# WORK ORDER:
Whenever "right" occurs in a line of the material, list that line.

# DATA FOR THIS TASK:

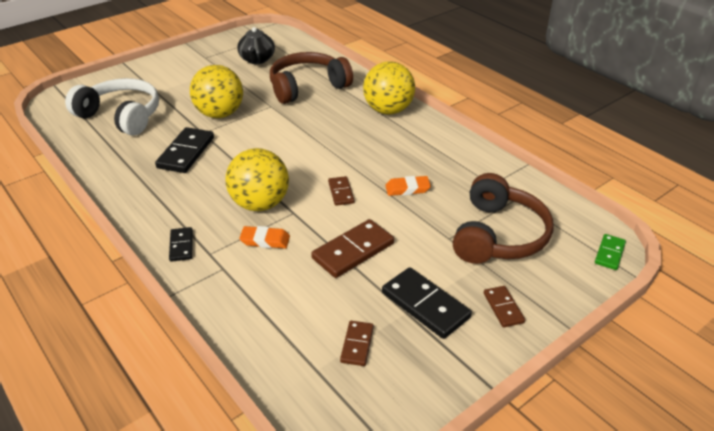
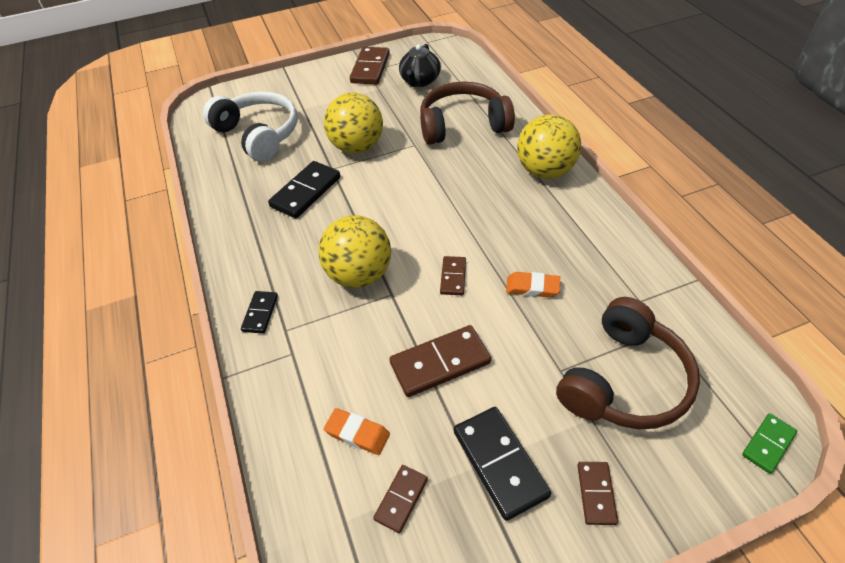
camera: 20 degrees right, 10 degrees up
(208, 55) = (370, 68): none -> brown domino
(265, 240) = (348, 326): orange eraser -> orange eraser (357, 433)

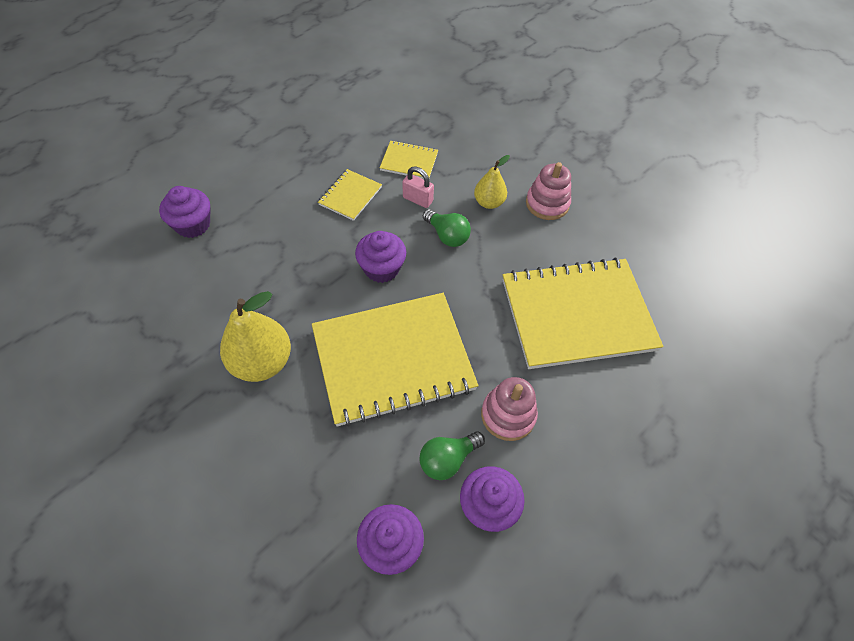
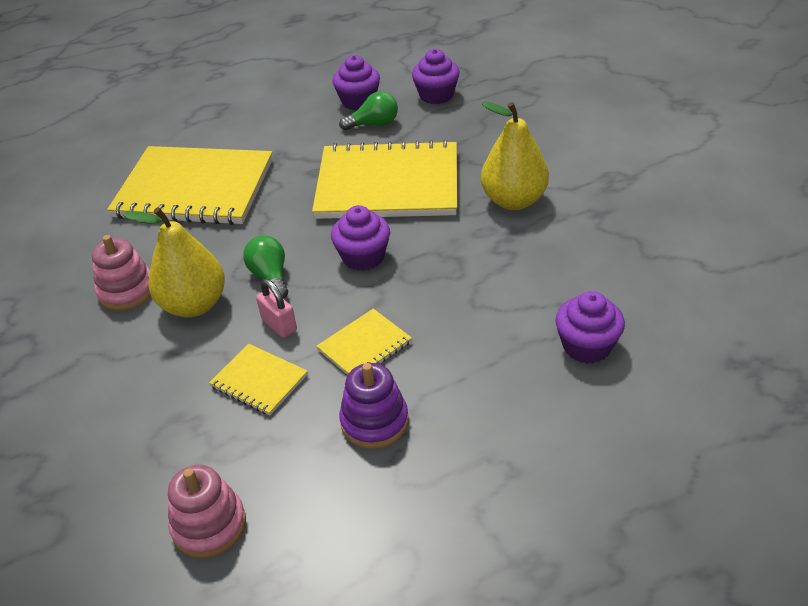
camera: 155 degrees left, 15 degrees down
(325, 152) = (374, 421): none -> purple stacking toy
(489, 202) = (194, 305): yellow pear -> yellow pear, size x1.68
(508, 415) = (310, 139): pink stacking toy -> pink stacking toy (209, 525)

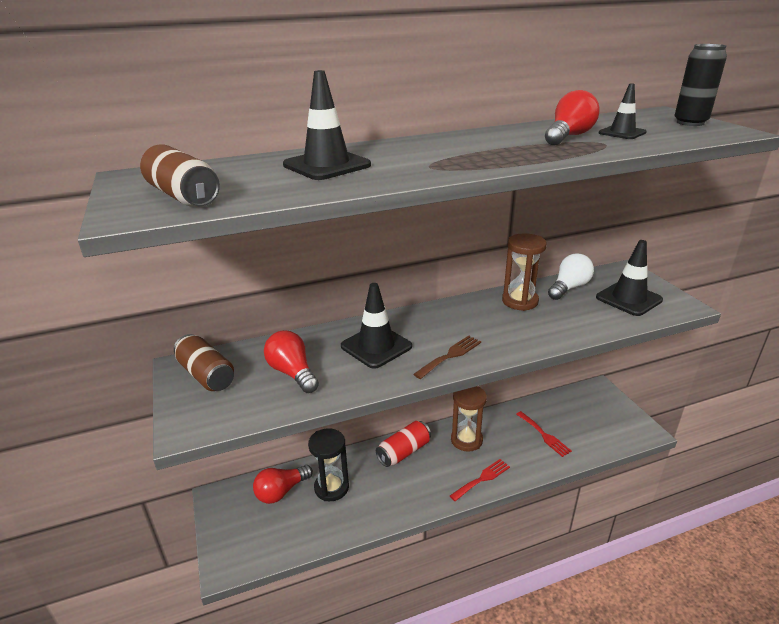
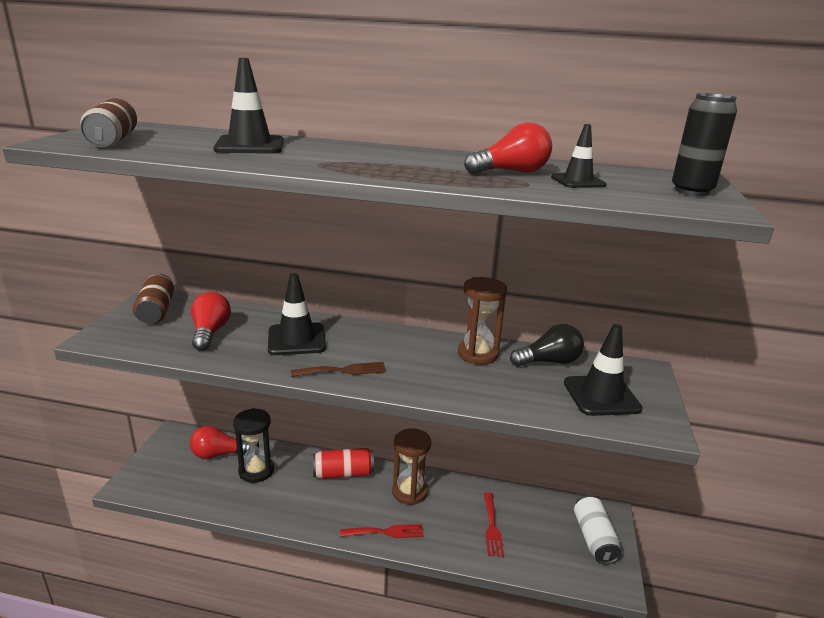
camera: 30 degrees right, 5 degrees down
(569, 288) = (549, 362): white light bulb -> black light bulb
(607, 409) = (594, 538): none -> white can

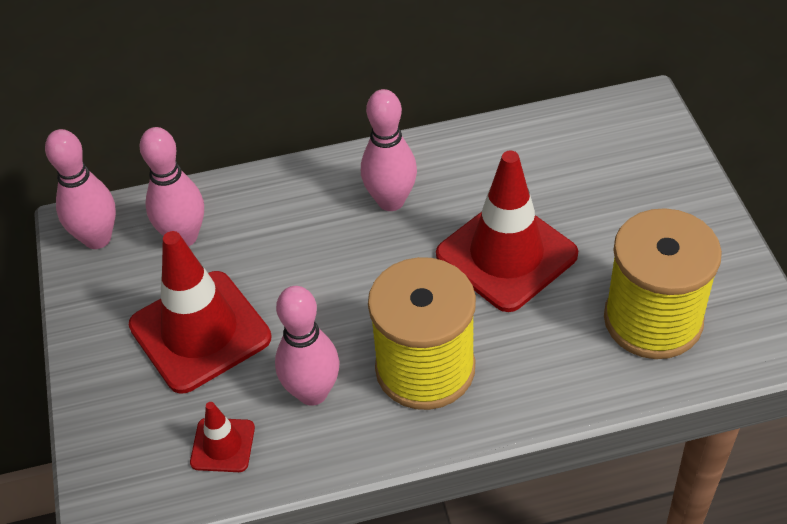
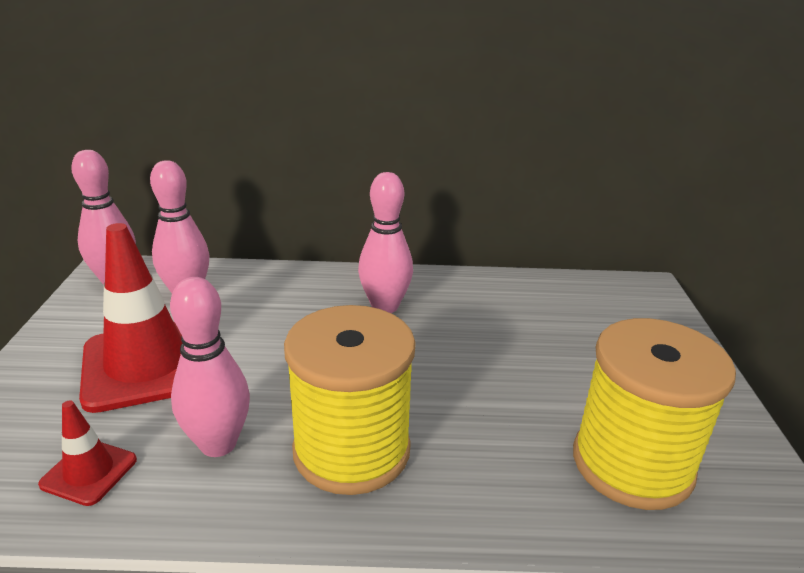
camera: 10 degrees right, 20 degrees down
(506, 255) = (480, 369): red traffic cone -> none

# TASK RESPONSE:
camera: 20 degrees right, 10 degrees up
camera: 30 degrees right, 5 degrees down
camera: 10 degrees right, 20 degrees down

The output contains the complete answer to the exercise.